* **The problem**
Of the lines below, copy those that hold the word "green".

* **Given data**
***

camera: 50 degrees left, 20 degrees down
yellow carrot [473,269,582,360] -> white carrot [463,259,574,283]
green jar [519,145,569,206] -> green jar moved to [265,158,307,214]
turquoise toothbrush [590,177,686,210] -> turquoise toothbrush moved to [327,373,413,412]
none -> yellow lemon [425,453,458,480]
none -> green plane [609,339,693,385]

***

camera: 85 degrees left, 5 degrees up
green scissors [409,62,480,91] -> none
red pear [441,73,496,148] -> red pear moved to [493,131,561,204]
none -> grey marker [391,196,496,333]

***

* **Task result**
green jar [519,145,569,206] -> green jar moved to [265,158,307,214]
none -> green plane [609,339,693,385]
green scissors [409,62,480,91] -> none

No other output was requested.